## Problem
Can you reproduce every line of the records below verbatim, leaving out the pictures?

---

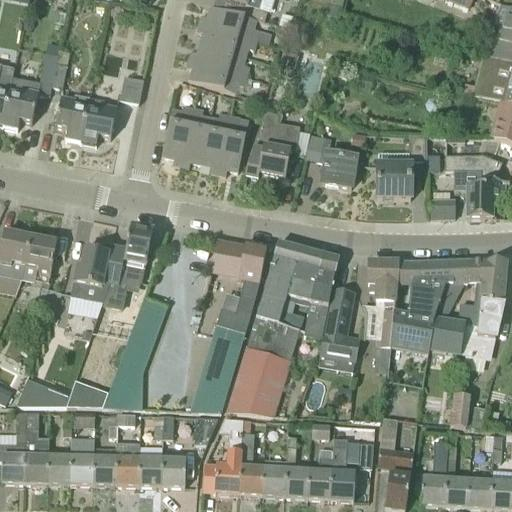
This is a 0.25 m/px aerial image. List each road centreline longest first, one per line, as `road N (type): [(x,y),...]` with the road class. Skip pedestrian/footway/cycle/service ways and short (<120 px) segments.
road 1 (residential): [(511,242),(331,241),(133,205)]
road 2 (residential): [(177,0),(133,205)]
road 3 (residential): [(133,205),(0,175)]
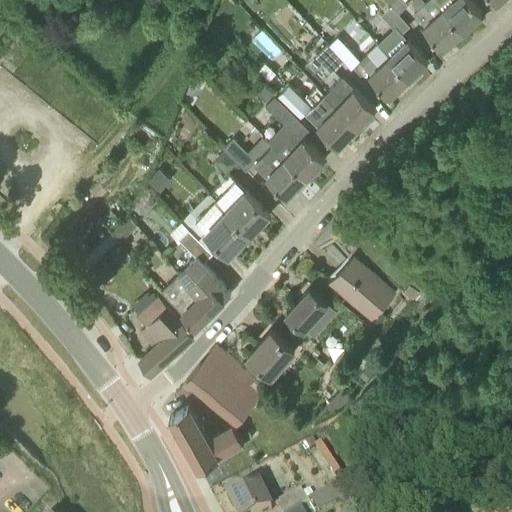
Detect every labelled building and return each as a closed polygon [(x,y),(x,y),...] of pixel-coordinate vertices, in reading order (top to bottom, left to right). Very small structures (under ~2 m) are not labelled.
[(388,0),(399,12),(409,4),(405,0),(388,0)] [(443,47),(463,30),(437,0),(428,0),(416,11),(427,25),(426,26),(443,47)] [(437,0),(463,30),(483,13),(471,0),(437,0)] [(390,56),(409,77),(429,60),(409,38),(408,39),(397,27),(389,34),(400,47),(390,56)] [(332,71),(344,59),(327,42),(315,54),(332,71)] [(409,77),(390,56),(389,57),(376,42),(367,51),(369,53),(361,59),(372,72),(371,73),(390,95),(409,77)] [(200,62),(209,71),(218,61),(209,53),(200,62)] [(338,105),(358,125),(376,108),(356,88),(344,76),(336,84),(326,93),(338,105)] [(266,104),(275,95),(266,85),(257,94),(266,104)] [(281,119),(290,110),(275,95),(266,104),(281,119)] [(358,125),(338,105),(328,115),(316,104),(308,111),(321,123),(320,124),(339,144),(358,125)] [(304,139),(286,121),(284,122),(269,137),(307,175),(325,158),(305,138),(304,139)] [(268,137),(251,154),(257,160),(269,173),(269,174),(288,194),(307,175),(269,137),(269,138),(268,137)] [(225,173),(238,162),(225,148),(216,156),(215,161),(225,173)] [(250,232),(269,213),(246,189),(236,179),(217,199),(250,232)] [(230,252),(250,232),(217,199),(197,219),(206,229),(230,252)] [(203,262),(213,253),(189,228),(179,238),(198,257),(203,262)] [(179,275),(188,284),(212,312),(231,292),(207,266),(198,257),(179,275)] [(373,282),(351,261),(333,280),(372,316),(393,292),(379,278),(373,282)] [(100,281),(89,268),(83,273),(95,286),(100,281)] [(196,328),(212,312),(188,284),(171,301),(196,328)] [(314,335),(336,311),(310,287),(287,312),(314,335)] [(167,305),(159,295),(138,313),(160,342),(141,357),(152,372),(195,334),(182,319),(181,320),(168,305),(167,305)] [(272,376),(295,350),(272,329),(248,354),(272,376)] [(237,421),(260,393),(251,386),(257,377),(216,342),(187,379),(237,421)] [(373,373),(367,366),(360,374),(366,380),(373,373)] [(267,385),(257,377),(251,386),(260,393),(267,385)] [(208,438),(190,404),(170,417),(199,467),(252,436),(248,428),(239,434),(233,423),(208,438)] [(334,477),(342,472),(323,442),(315,447),(334,477)] [(314,511),(319,511),(358,489),(350,475),(315,497),(308,501),(314,511)] [(234,511),(268,511),(272,510),(257,481),(227,496),(234,511)] [(281,511),(289,511),(301,504),(307,500),(301,489),(276,504),(281,511)] [(304,494),(308,500),(308,501),(315,497),(310,490),(304,494)]
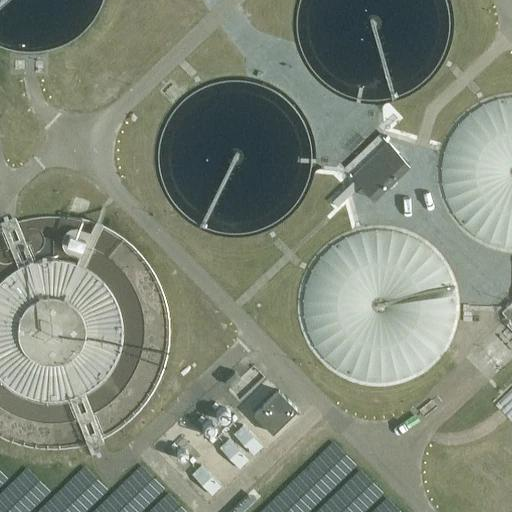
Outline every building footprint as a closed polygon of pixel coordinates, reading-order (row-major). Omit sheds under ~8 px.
[(454,219),(457,224),(459,226),(463,230),(467,234),(472,237),(477,240),(479,242),(484,245),(490,247),(495,249),(498,250),(503,251),(509,252),(511,252),(511,90),(506,91),(500,92),(495,94),(492,94),(489,95),(484,98),(479,100),(474,103),(472,105),(467,109),(463,112),(461,114),(457,119),(455,121),(452,125),(450,128),(448,133),(445,138),(443,143),(442,146),(441,149),(440,154),(439,157),(438,163),(438,168),(438,174),(438,180),(439,183),(439,185),(440,191),(441,194),(443,199),(445,204),(448,210),(449,212),(452,217),(454,219)] [(359,186),(372,200),(408,165),(387,143),(351,178),(354,180),(330,203),(335,209),(359,186)] [(60,216),(54,216),(47,216),(40,217),(37,217),(27,219),(20,221),(14,223),(7,225),(1,228),(0,228),(0,433),(1,434),(7,437),(13,439),(20,441),(26,443),(33,444),(40,445),(46,446),(50,446),(57,446),(63,445),(70,444),(77,443),(83,441),(87,440),(93,438),(99,435),(105,432),(111,429),(117,425),(125,419),(130,415),(135,410),(140,405),(142,402),(146,397),(150,391),(153,385),(156,379),(159,373),(161,366),(163,360),(164,356),(165,350),(166,343),(166,336),(167,333),(167,329),(166,323),(166,316),(165,309),(163,303),(161,296),(159,290),(158,286),(155,280),(152,274),(148,268),(146,265),(142,260),(138,255),(133,250),(128,245),(123,241),(117,237),(112,233),(106,230),(100,227),(94,224),(87,222),(84,221),(77,219),(71,218),(67,217),(60,216)] [(313,357),(317,362),(318,364),(322,368),(327,372),(331,376),(334,378),(339,381),(344,383),(349,386),(357,389),(363,390),(366,391),(371,391),(377,392),(383,392),(389,391),(391,391),(397,390),(403,389),(408,387),(414,385),(416,384),(421,381),(424,379),(429,376),(433,373),(438,369),(442,365),(446,360),(447,358),(451,353),(453,348),(455,346),(457,340),(459,335),(461,330),(462,327),(463,321),(463,315),(463,312),(464,307),(463,304),(463,298),(462,292),(461,287),(459,281),(458,278),(455,273),(453,268),(451,265),(450,263),(446,258),(445,256),(441,252),(439,250),(435,246),(430,242),(428,240),(423,237),(418,234),(412,232),(410,231),(404,229),(401,228),(396,227),(393,226),(387,226),(381,226),(378,226),(372,226),(367,227),(364,227),(358,229),(353,230),(347,232),(344,234),(339,236),(337,238),(332,241),(327,245),(323,248),(321,251),(319,253),(315,257),(313,259),(310,264),(307,269),(305,274),(303,277),(301,283),(301,285),(299,291),(299,294),(298,300),(297,305),(297,311),(297,314),(298,320),(298,323),(300,328),(300,331),(302,337),(303,340),(306,345),(308,350),(311,355),(313,357)] [(511,366),(501,354),(487,366),(497,378),(511,366)] [(225,381),(231,387),(240,378),(234,372),(225,381)] [(278,390),(253,414),(272,433),(297,409),(278,390)]
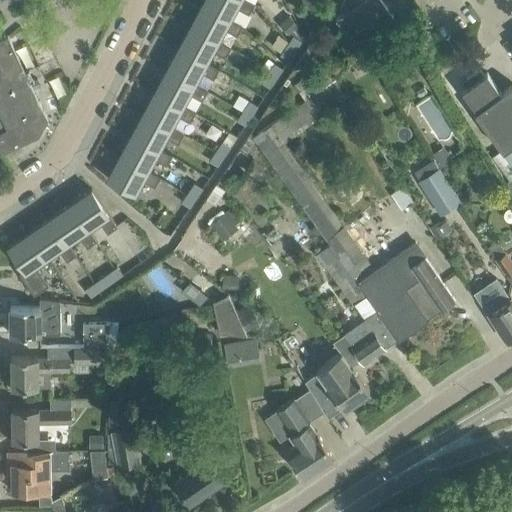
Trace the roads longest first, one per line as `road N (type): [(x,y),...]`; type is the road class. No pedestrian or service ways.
road 1 (residential): [(511,358),(284,511)]
road 2 (residential): [(0,201),(57,163),(141,0)]
road 3 (secondary): [(342,511),(451,447)]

---

## The answer
This is a 0.25 m/px aerial image. List each road centreline longest first, one per line, as `road N (type): [(x,y),...]` with the road class. Skip pedestrian/footway/cycle/service ways and short (<120 px) segments.
road 1 (residential): [(511,242),(331,241),(133,205)]
road 2 (residential): [(177,0),(133,205)]
road 3 (residential): [(133,205),(0,175)]
Detect every labelled building and return each as a closed polygon [(x,y),(x,y),...] of pixel-coordinate vertices, in reading order (top to bottom, left to right). Very small structures (under ~2 m) are not labelled.
[(388,0),(399,12),(409,4),(405,0),(388,0)] [(443,47),(463,30),(437,0),(428,0),(416,11),(427,25),(426,26),(443,47)] [(437,0),(463,30),(483,13),(471,0),(437,0)] [(390,56),(409,77),(429,60),(409,38),(408,39),(397,27),(389,34),(400,47),(390,56)] [(332,71),(344,59),(327,42),(315,54),(332,71)] [(409,77),(390,56),(389,57),(376,42),(367,51),(369,53),(361,59),(372,72),(371,73),(390,95),(409,77)] [(200,62),(209,71),(218,61),(209,53),(200,62)] [(338,105),(358,125),(376,108),(356,88),(344,76),(336,84),(326,93),(338,105)] [(266,104),(275,95),(266,85),(257,94),(266,104)] [(281,119),(290,110),(275,95),(266,104),(281,119)] [(358,125),(338,105),(328,115),(316,104),(308,111),(321,123),(320,124),(339,144),(358,125)] [(304,139),(286,121),(284,122),(269,137),(307,175),(325,158),(305,138),(304,139)] [(268,137),(251,154),(257,160),(269,173),(269,174),(288,194),(307,175),(269,137),(269,138),(268,137)] [(225,173),(238,162),(225,148),(216,156),(215,161),(225,173)] [(250,232),(269,213),(246,189),(236,179),(217,199),(250,232)] [(230,252),(250,232),(217,199),(197,219),(206,229),(230,252)] [(203,262),(213,253),(189,228),(179,238),(198,257),(203,262)] [(179,275),(188,284),(212,312),(231,292),(207,266),(198,257),(179,275)] [(373,282),(351,261),(333,280),(372,316),(393,292),(379,278),(373,282)] [(100,281),(89,268),(83,273),(95,286),(100,281)] [(196,328),(212,312),(188,284),(171,301),(196,328)] [(314,335),(336,311),(310,287),(287,312),(314,335)] [(167,305),(159,295),(138,313),(160,342),(141,357),(152,372),(195,334),(182,319),(181,320),(168,305),(167,305)] [(272,376),(295,350),(272,329),(248,354),(272,376)] [(237,421),(260,393),(251,386),(257,377),(216,342),(187,379),(237,421)] [(373,373),(367,366),(360,374),(366,380),(373,373)] [(267,385),(257,377),(251,386),(260,393),(267,385)] [(208,438),(190,404),(170,417),(199,467),(252,436),(248,428),(239,434),(233,423),(208,438)] [(334,477),(342,472),(323,442),(315,447),(334,477)] [(314,511),(319,511),(358,489),(350,475),(315,497),(308,501),(314,511)] [(234,511),(268,511),(272,510),(257,481),(227,496),(234,511)] [(281,511),(289,511),(301,504),(307,500),(301,489),(276,504),(281,511)] [(304,494),(308,500),(308,501),(315,497),(310,490),(304,494)]
Outline every building footprint as a closed polygon of pixel coordinates, reading-order (row-major). Omit sheds under ~8 px.
[(454,219),(457,224),(459,226),(463,230),(467,234),(472,237),(477,240),(479,242),(484,245),(490,247),(495,249),(498,250),(503,251),(509,252),(511,252),(511,90),(506,91),(500,92),(495,94),(492,94),(489,95),(484,98),(479,100),(474,103),(472,105),(467,109),(463,112),(461,114),(457,119),(455,121),(452,125),(450,128),(448,133),(445,138),(443,143),(442,146),(441,149),(440,154),(439,157),(438,163),(438,168),(438,174),(438,180),(439,183),(439,185),(440,191),(441,194),(443,199),(445,204),(448,210),(449,212),(452,217),(454,219)] [(359,186),(372,200),(408,165),(387,143),(351,178),(354,180),(330,203),(335,209),(359,186)] [(60,216),(54,216),(47,216),(40,217),(37,217),(27,219),(20,221),(14,223),(7,225),(1,228),(0,228),(0,433),(1,434),(7,437),(13,439),(20,441),(26,443),(33,444),(40,445),(46,446),(50,446),(57,446),(63,445),(70,444),(77,443),(83,441),(87,440),(93,438),(99,435),(105,432),(111,429),(117,425),(125,419),(130,415),(135,410),(140,405),(142,402),(146,397),(150,391),(153,385),(156,379),(159,373),(161,366),(163,360),(164,356),(165,350),(166,343),(166,336),(167,333),(167,329),(166,323),(166,316),(165,309),(163,303),(161,296),(159,290),(158,286),(155,280),(152,274),(148,268),(146,265),(142,260),(138,255),(133,250),(128,245),(123,241),(117,237),(112,233),(106,230),(100,227),(94,224),(87,222),(84,221),(77,219),(71,218),(67,217),(60,216)] [(313,357),(317,362),(318,364),(322,368),(327,372),(331,376),(334,378),(339,381),(344,383),(349,386),(357,389),(363,390),(366,391),(371,391),(377,392),(383,392),(389,391),(391,391),(397,390),(403,389),(408,387),(414,385),(416,384),(421,381),(424,379),(429,376),(433,373),(438,369),(442,365),(446,360),(447,358),(451,353),(453,348),(455,346),(457,340),(459,335),(461,330),(462,327),(463,321),(463,315),(463,312),(464,307),(463,304),(463,298),(462,292),(461,287),(459,281),(458,278),(455,273),(453,268),(451,265),(450,263),(446,258),(445,256),(441,252),(439,250),(435,246),(430,242),(428,240),(423,237),(418,234),(412,232),(410,231),(404,229),(401,228),(396,227),(393,226),(387,226),(381,226),(378,226),(372,226),(367,227),(364,227),(358,229),(353,230),(347,232),(344,234),(339,236),(337,238),(332,241),(327,245),(323,248),(321,251),(319,253),(315,257),(313,259),(310,264),(307,269),(305,274),(303,277),(301,283),(301,285),(299,291),(299,294),(298,300),(297,305),(297,311),(297,314),(298,320),(298,323),(300,328),(300,331),(302,337),(303,340),(306,345),(308,350),(311,355),(313,357)] [(511,366),(501,354),(487,366),(497,378),(511,366)] [(225,381),(231,387),(240,378),(234,372),(225,381)] [(278,390),(253,414),(272,433),(297,409),(278,390)]
Trace the roads longest first, one per line as `road N (type): [(x,y),...]`; type is the road class. No pedestrian or service ways.
road 1 (residential): [(511,358),(284,511)]
road 2 (residential): [(0,201),(57,163),(141,0)]
road 3 (secondary): [(342,511),(451,447)]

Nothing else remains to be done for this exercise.